▶ [What is expected]:
Apart from the pictures, output all of the records exactly.

▶ [Data to use]:
#####

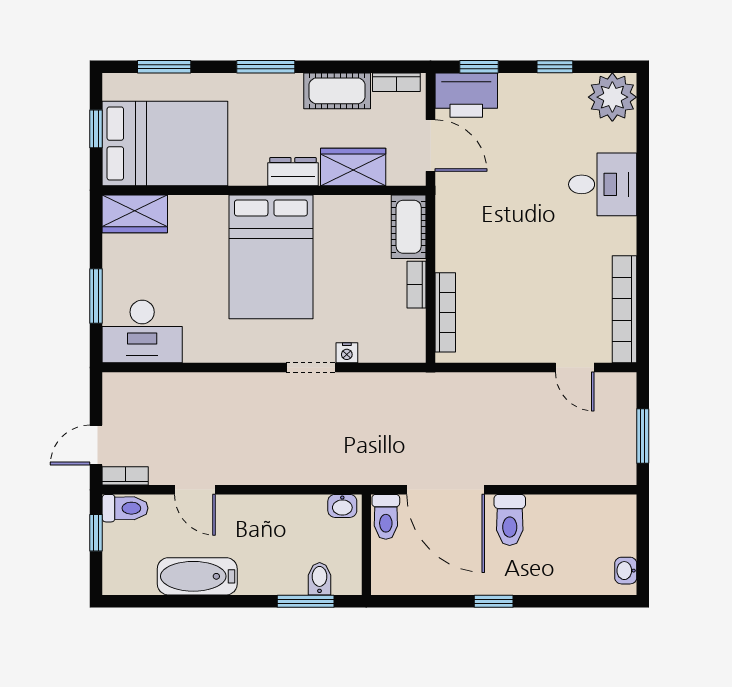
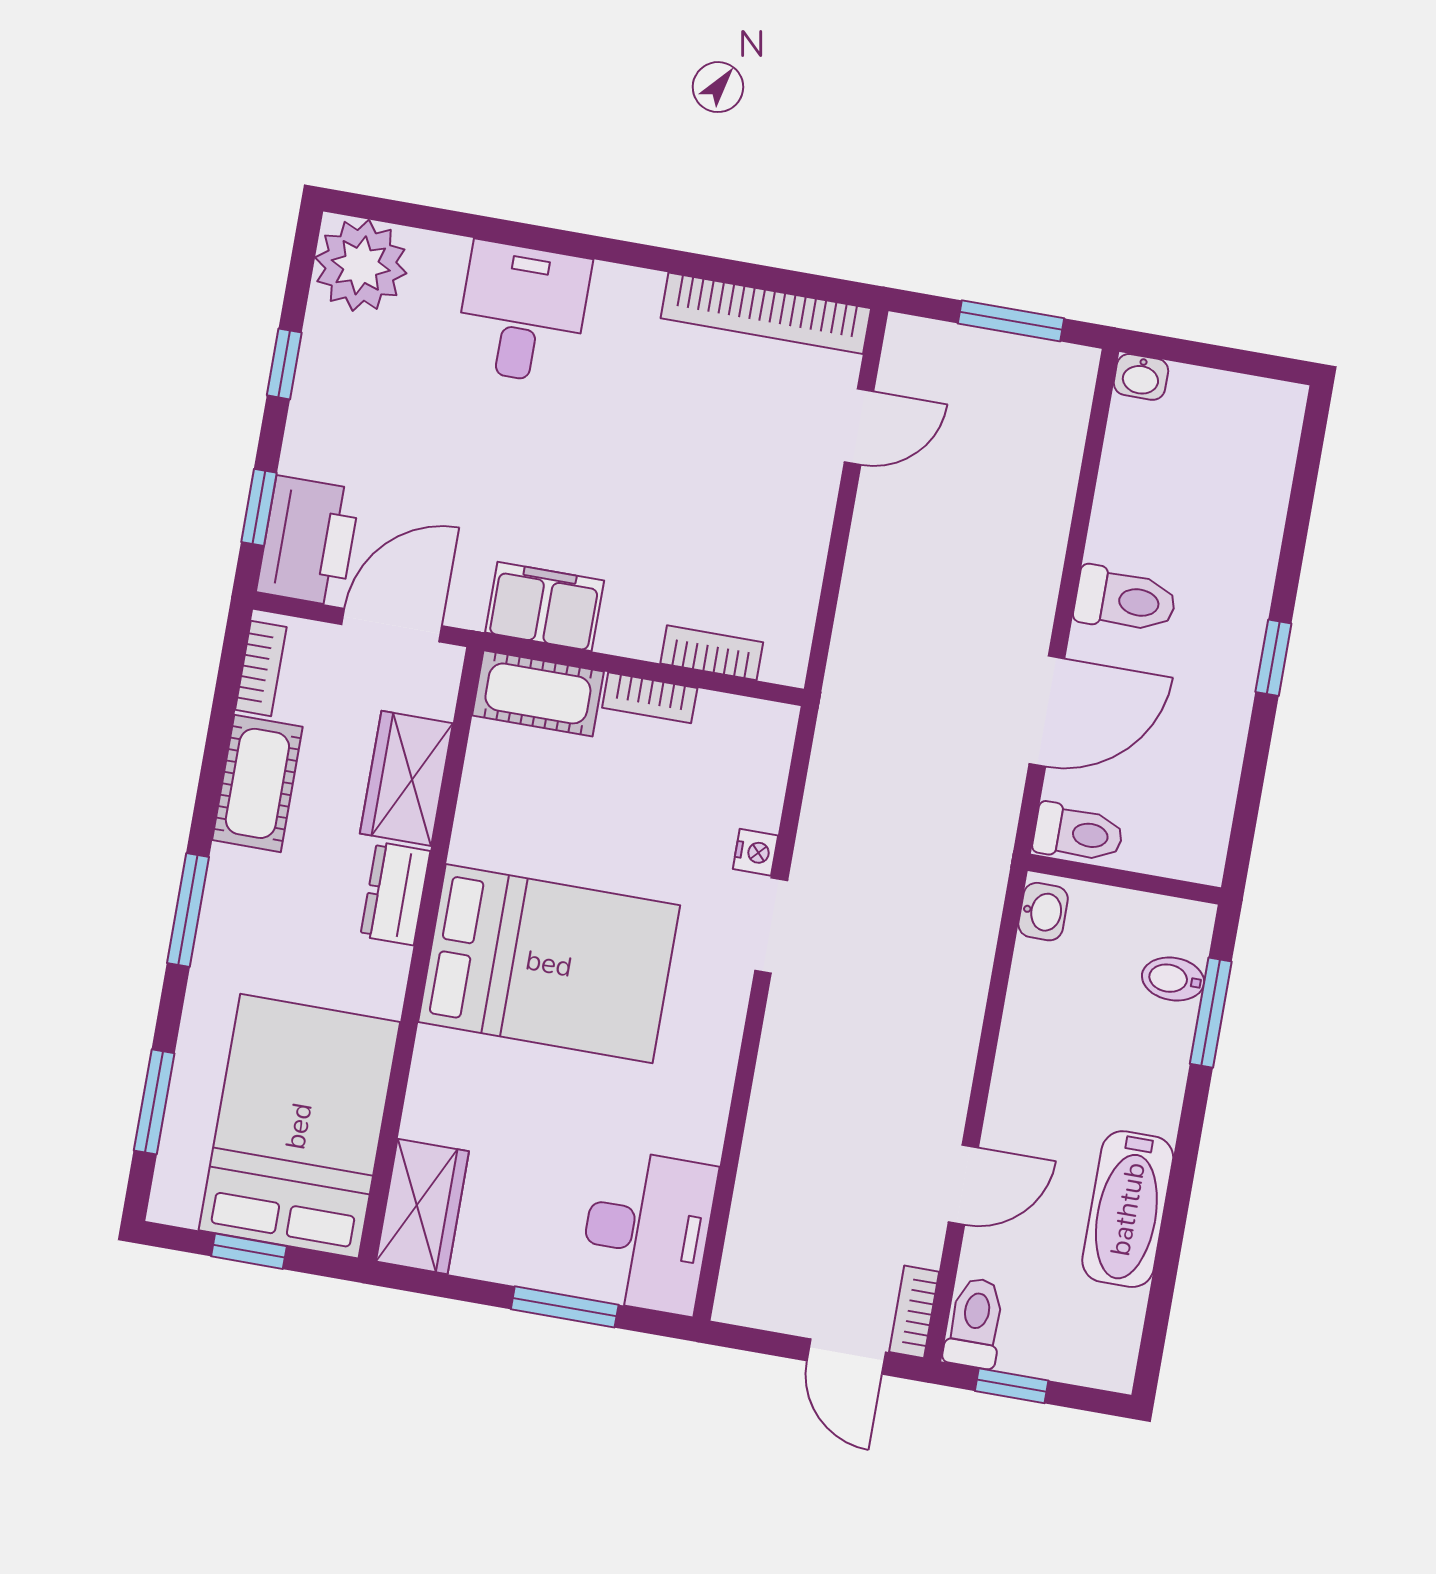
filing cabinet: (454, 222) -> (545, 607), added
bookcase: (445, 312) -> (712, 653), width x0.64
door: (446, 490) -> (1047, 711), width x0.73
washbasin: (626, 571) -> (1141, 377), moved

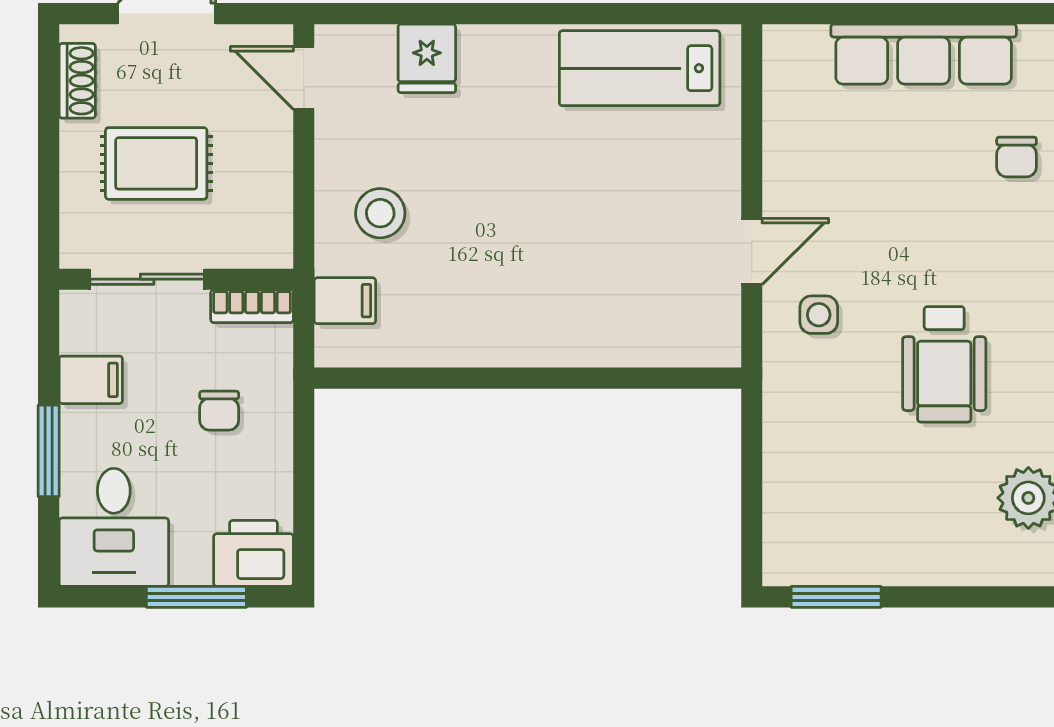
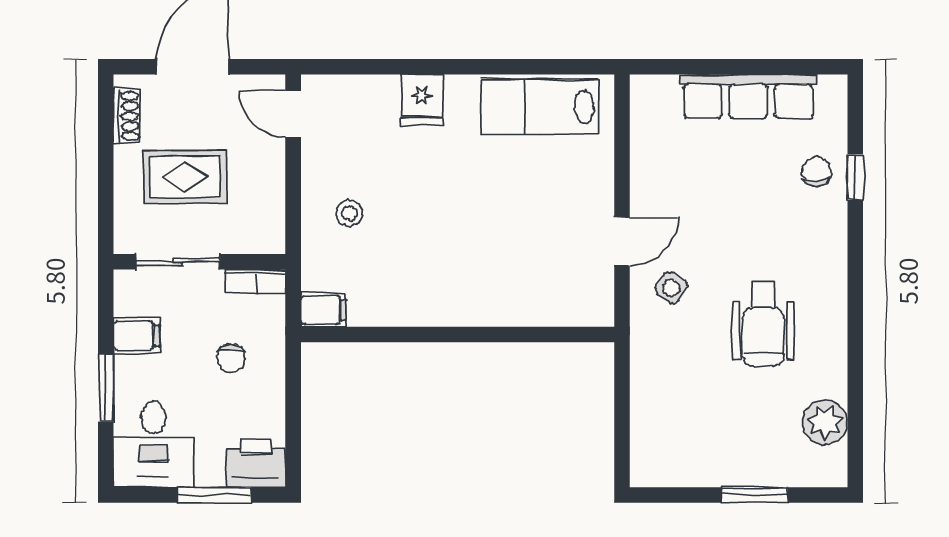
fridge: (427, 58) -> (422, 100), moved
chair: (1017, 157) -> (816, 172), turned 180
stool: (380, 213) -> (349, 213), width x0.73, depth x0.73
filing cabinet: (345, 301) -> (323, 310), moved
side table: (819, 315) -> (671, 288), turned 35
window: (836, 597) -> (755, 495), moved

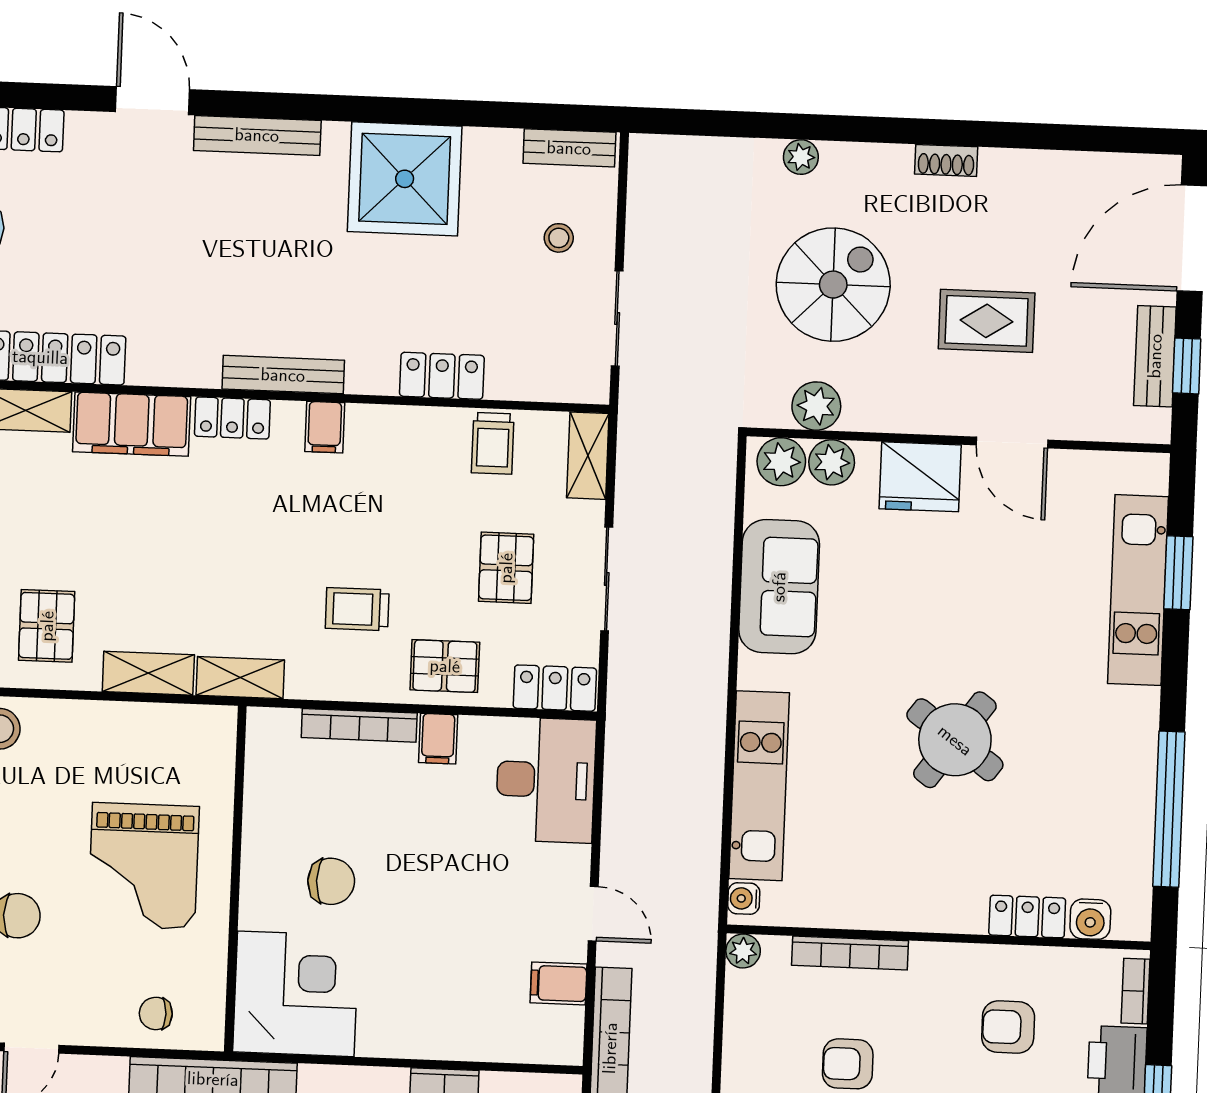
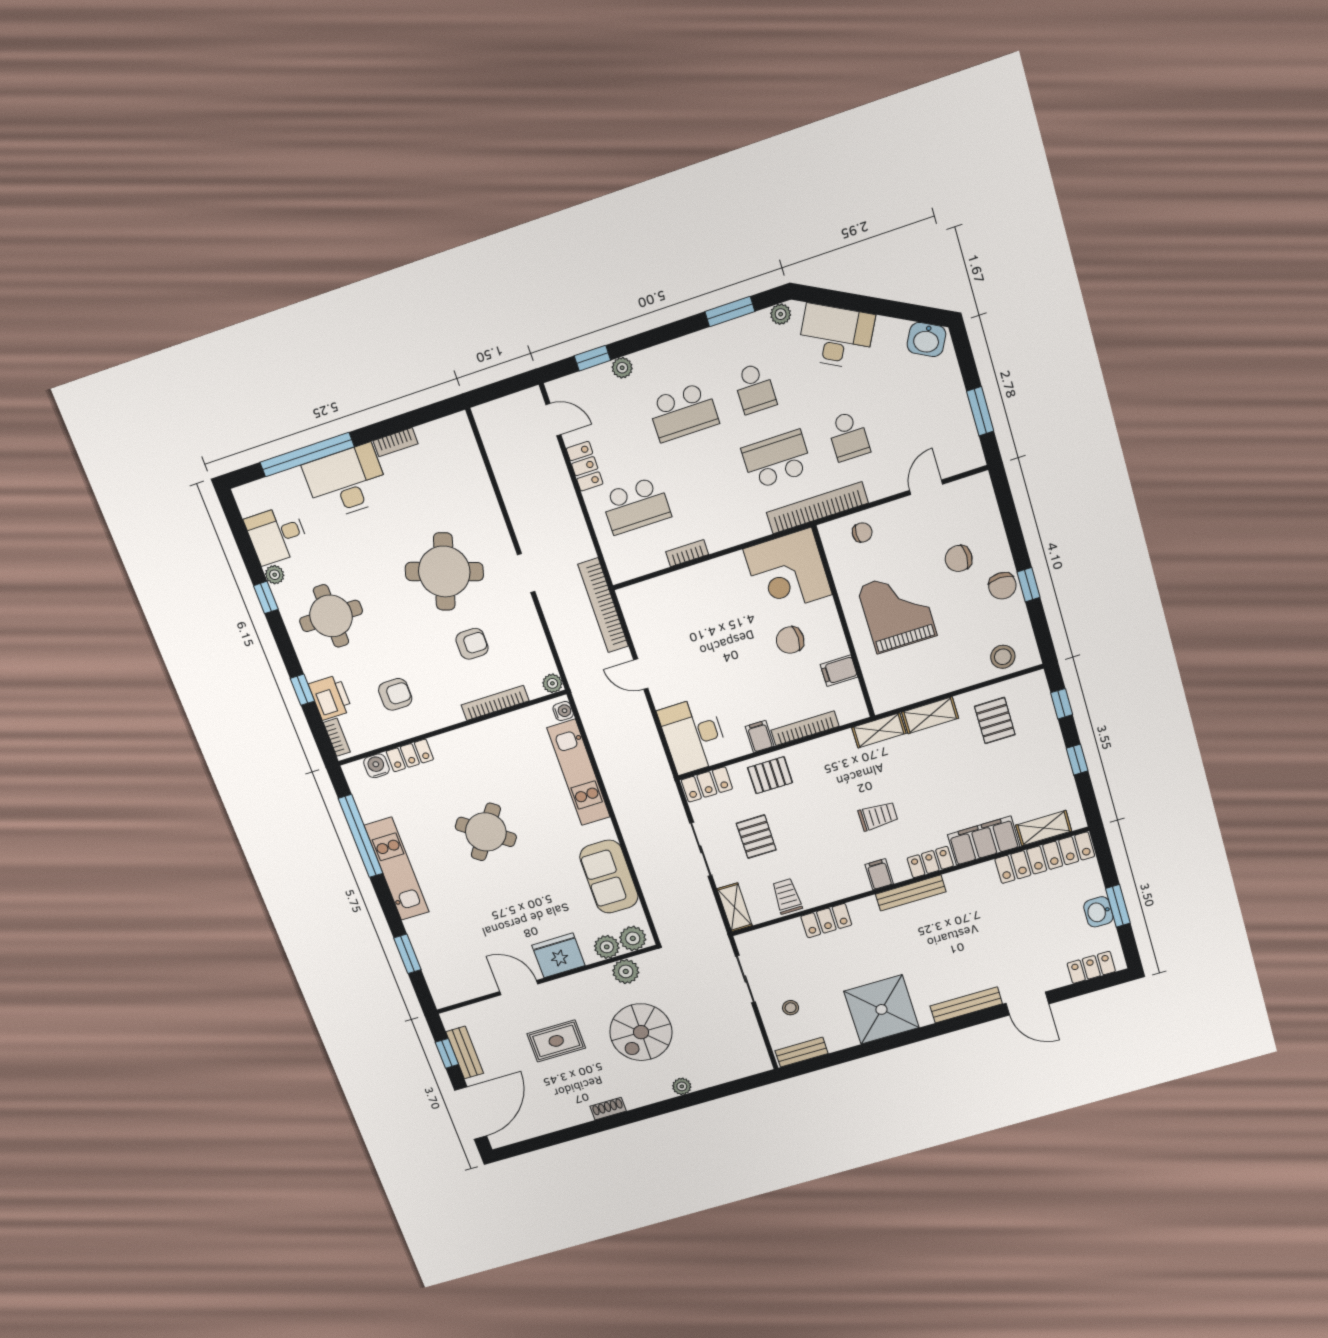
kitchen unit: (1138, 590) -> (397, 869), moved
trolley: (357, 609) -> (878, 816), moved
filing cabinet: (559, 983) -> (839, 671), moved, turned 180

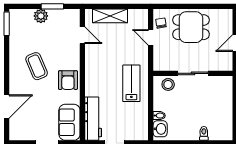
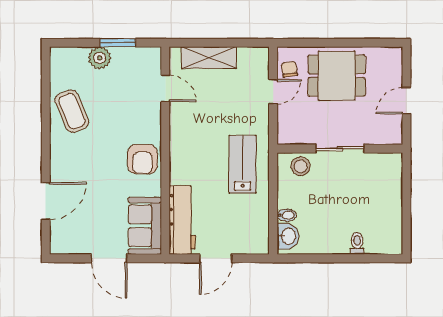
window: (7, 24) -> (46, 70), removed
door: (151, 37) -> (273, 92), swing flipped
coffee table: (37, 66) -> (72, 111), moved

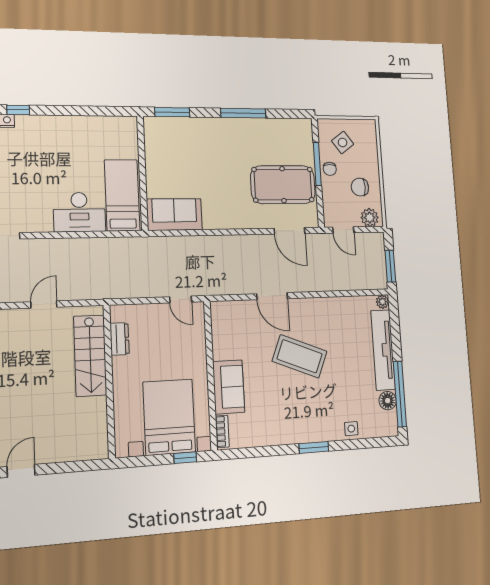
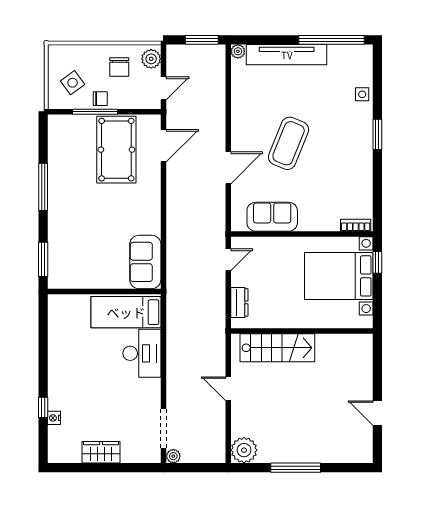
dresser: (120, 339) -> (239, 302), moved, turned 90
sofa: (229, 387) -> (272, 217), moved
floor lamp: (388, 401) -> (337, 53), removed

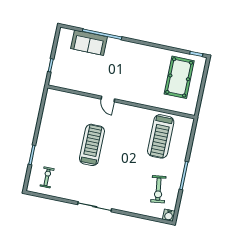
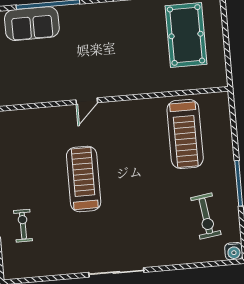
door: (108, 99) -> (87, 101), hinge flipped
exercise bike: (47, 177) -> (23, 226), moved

#####

▶ [Task result]:
filing cabinet: (454, 222) -> (545, 607), added
bookcase: (445, 312) -> (712, 653), width x0.64
door: (446, 490) -> (1047, 711), width x0.73
washbasin: (626, 571) -> (1141, 377), moved

fridge: (427, 58) -> (422, 100), moved
chair: (1017, 157) -> (816, 172), turned 180
stool: (380, 213) -> (349, 213), width x0.73, depth x0.73
filing cabinet: (345, 301) -> (323, 310), moved
side table: (819, 315) -> (671, 288), turned 35
window: (836, 597) -> (755, 495), moved

kitchen unit: (1138, 590) -> (397, 869), moved
trolley: (357, 609) -> (878, 816), moved
filing cabinet: (559, 983) -> (839, 671), moved, turned 180

window: (7, 24) -> (46, 70), removed
door: (151, 37) -> (273, 92), swing flipped
coffee table: (37, 66) -> (72, 111), moved

dresser: (120, 339) -> (239, 302), moved, turned 90
sofa: (229, 387) -> (272, 217), moved
floor lamp: (388, 401) -> (337, 53), removed

door: (108, 99) -> (87, 101), hinge flipped
exercise bike: (47, 177) -> (23, 226), moved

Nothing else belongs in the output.